- _What this task involves_
Copy the items below word for word, starting at the line that contains "Question: Does gray" and continuing to the end of the items, with both ends included.

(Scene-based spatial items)
● ● ● ● ●
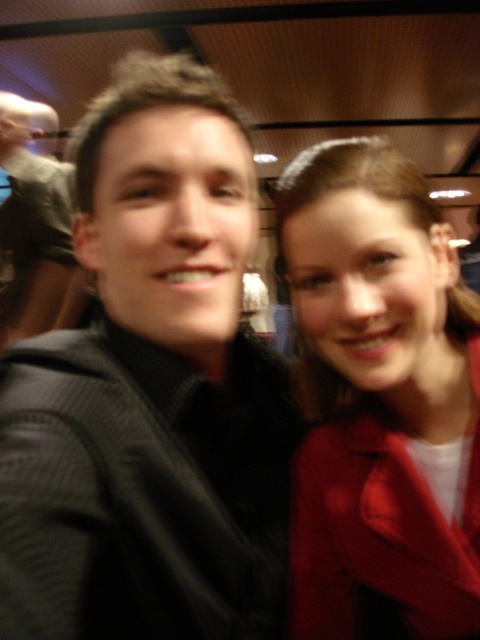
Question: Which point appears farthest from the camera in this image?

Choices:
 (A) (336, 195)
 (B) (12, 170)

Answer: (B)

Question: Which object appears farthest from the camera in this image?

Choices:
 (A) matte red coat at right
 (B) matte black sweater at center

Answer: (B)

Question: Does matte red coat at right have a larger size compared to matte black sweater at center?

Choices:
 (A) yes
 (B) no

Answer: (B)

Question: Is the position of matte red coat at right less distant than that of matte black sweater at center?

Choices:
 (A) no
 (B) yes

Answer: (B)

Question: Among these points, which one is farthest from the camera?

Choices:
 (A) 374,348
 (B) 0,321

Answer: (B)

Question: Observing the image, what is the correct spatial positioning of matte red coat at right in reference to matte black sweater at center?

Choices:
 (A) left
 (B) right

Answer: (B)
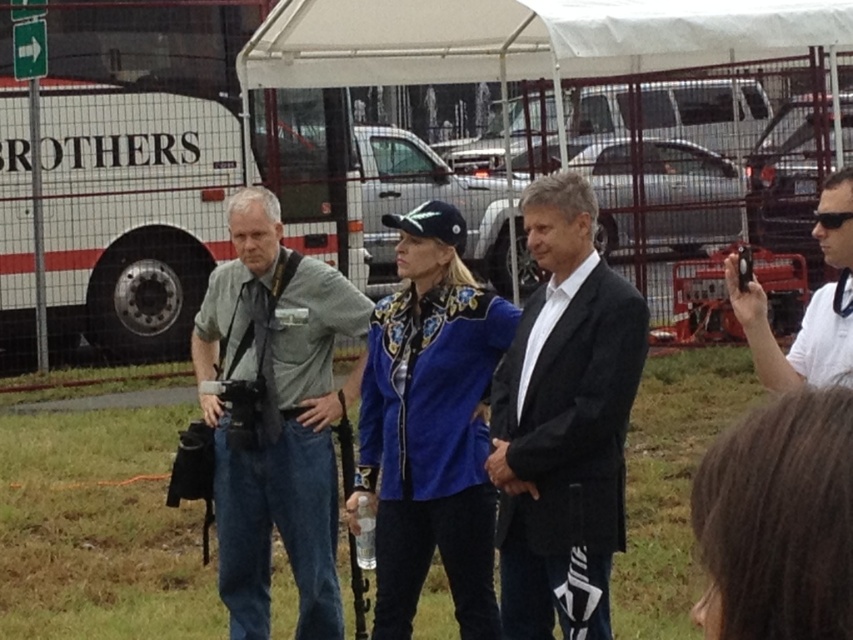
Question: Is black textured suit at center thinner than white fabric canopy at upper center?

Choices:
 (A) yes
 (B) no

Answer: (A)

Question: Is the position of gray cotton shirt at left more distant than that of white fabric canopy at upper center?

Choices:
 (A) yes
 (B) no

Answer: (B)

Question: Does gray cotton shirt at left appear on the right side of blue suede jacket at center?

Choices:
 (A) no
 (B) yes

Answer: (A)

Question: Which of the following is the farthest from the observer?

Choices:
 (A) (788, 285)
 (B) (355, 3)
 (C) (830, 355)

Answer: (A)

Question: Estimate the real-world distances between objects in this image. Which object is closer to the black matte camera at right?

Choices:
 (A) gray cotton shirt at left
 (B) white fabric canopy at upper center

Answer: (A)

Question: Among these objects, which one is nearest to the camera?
● ● ● ● ●
- _Reply_
Question: Does gray cotton shirt at left appear on the right side of blue suede jacket at center?

Choices:
 (A) no
 (B) yes

Answer: (A)

Question: Which of the following is the farthest from the observer?

Choices:
 (A) (788, 285)
 (B) (355, 3)
 (C) (830, 355)

Answer: (A)

Question: Estimate the real-world distances between objects in this image. Which object is closer to the black matte camera at right?

Choices:
 (A) gray cotton shirt at left
 (B) white fabric canopy at upper center

Answer: (A)

Question: Among these objects, which one is nearest to the camera?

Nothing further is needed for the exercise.